Requirement – Where a line in the records below includes "pink", pull that line out.

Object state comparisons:
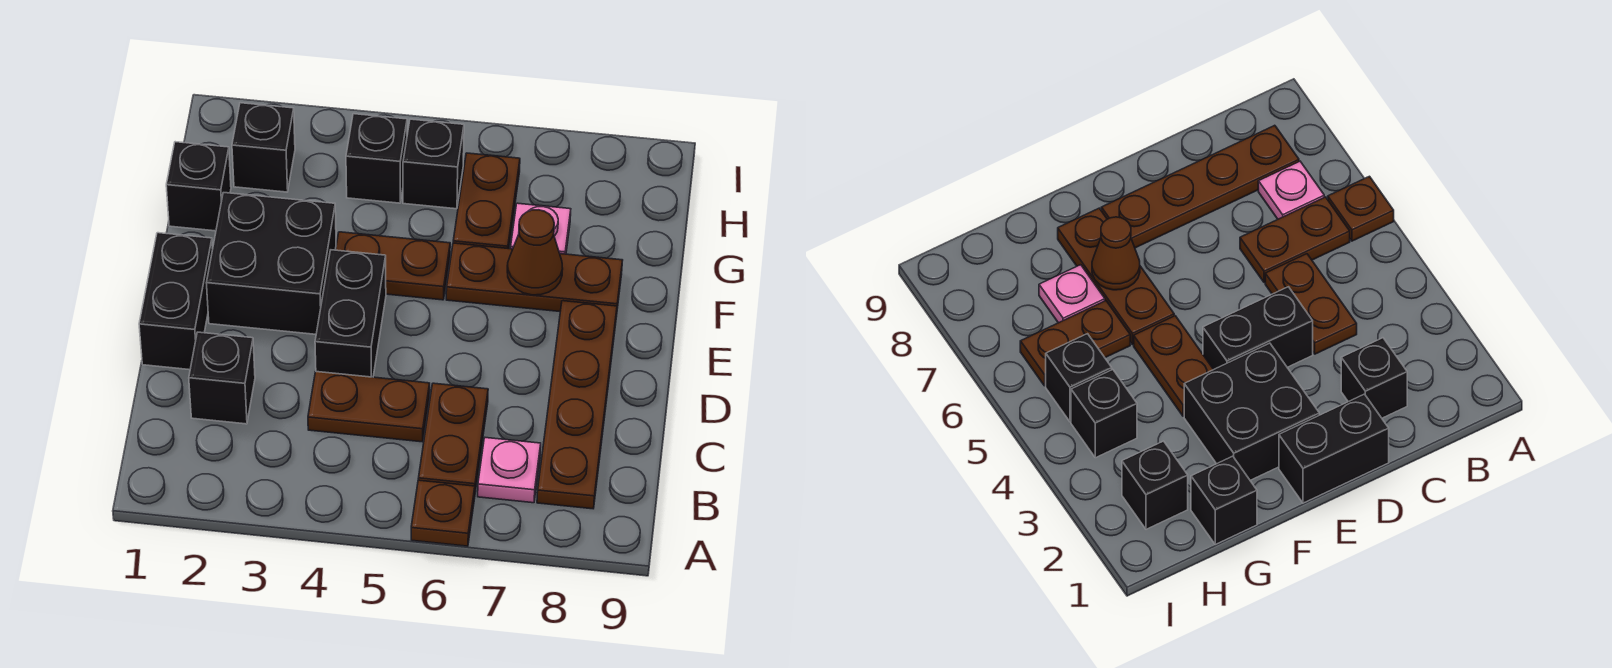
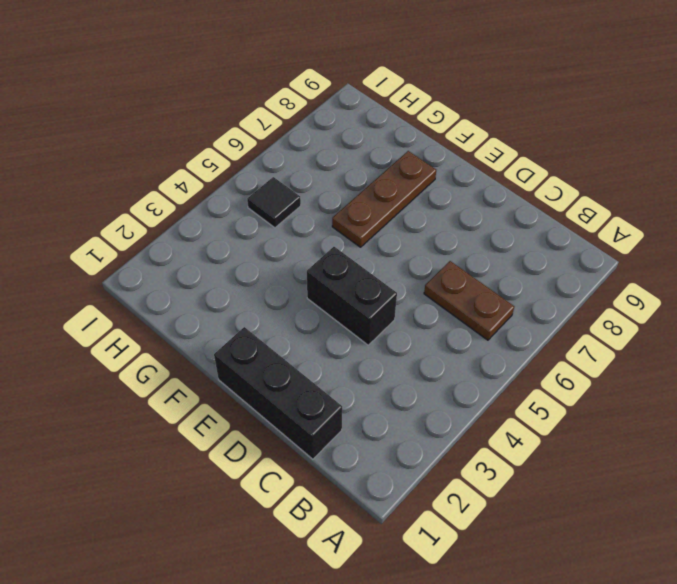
black brick C1:E1 level 1 -> black brick D1:E1 level 1
black tile H5 level 1 -> black brick H5 level 1
none -> brown plate A6 level 1
none -> pink plate B7 level 1
none -> brown plate B8:E8 level 1

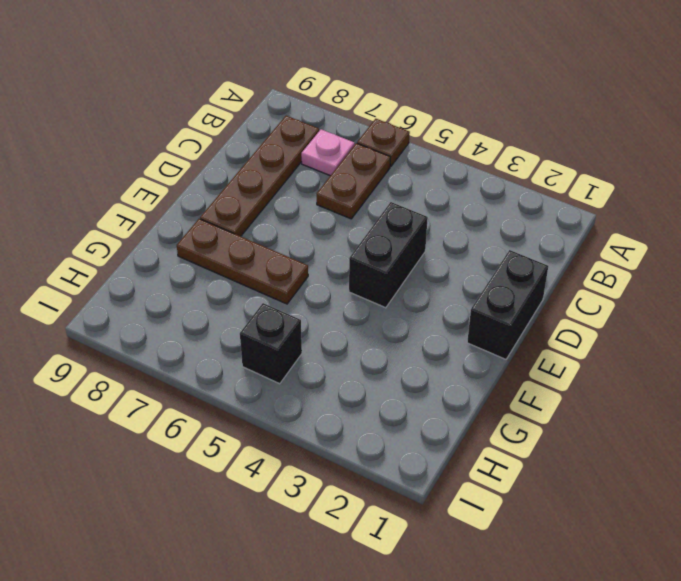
none -> black brick C2 level 1
none -> brown plate C4:C5 level 1
none -> black brick E2:F3 level 1

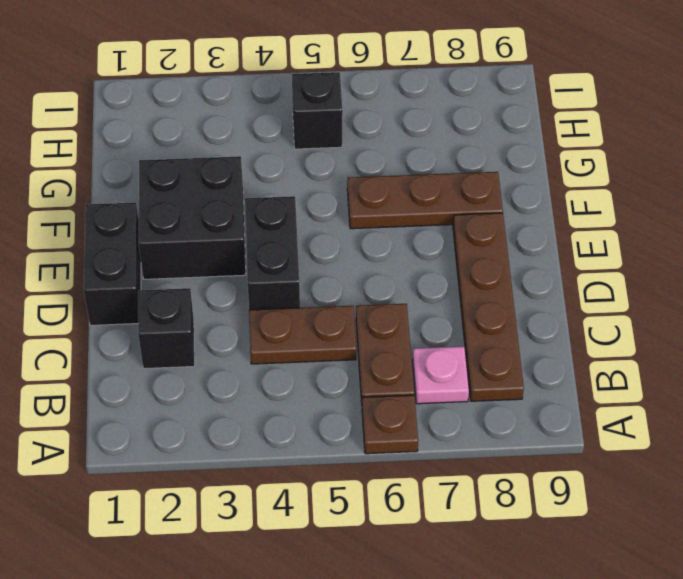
none -> brown plate F4:F5 level 1
none -> black brick G1 level 1
none -> brown plate G6:H6 level 1

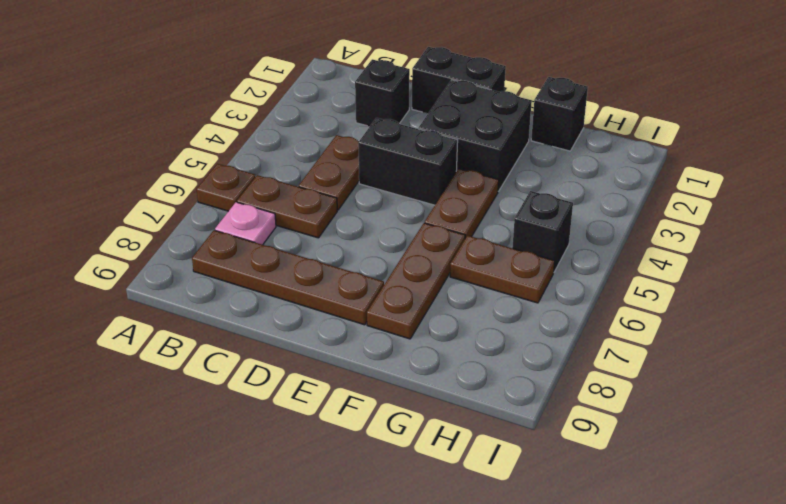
none -> pink plate G7 level 1
none -> black brick H2 level 1
none -> black brick H4 level 1

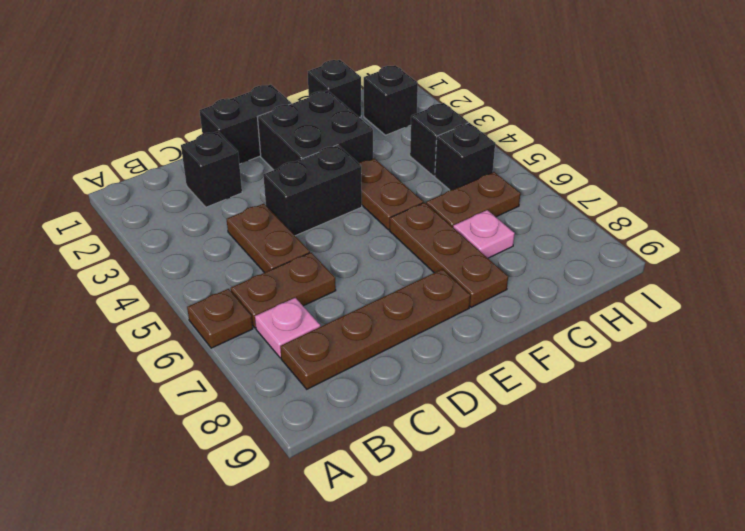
none -> brown cone F7 level 2

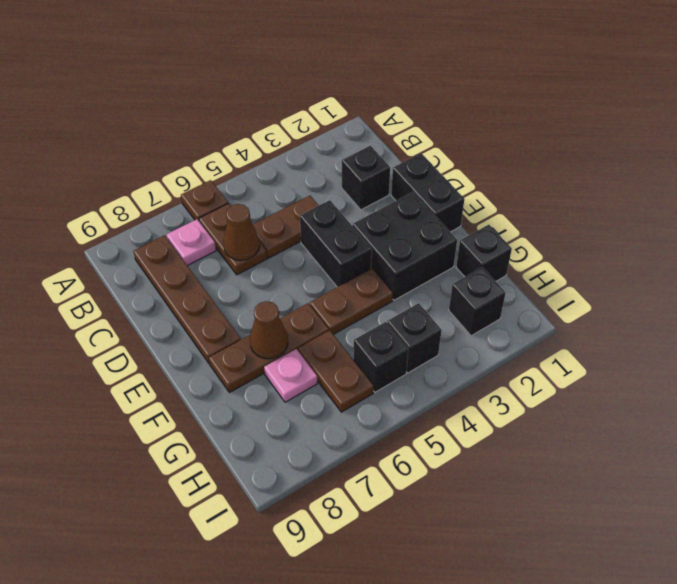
brown cone C6 level 2 -> none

Written solution –
none -> pink plate B7 level 1
none -> pink plate G7 level 1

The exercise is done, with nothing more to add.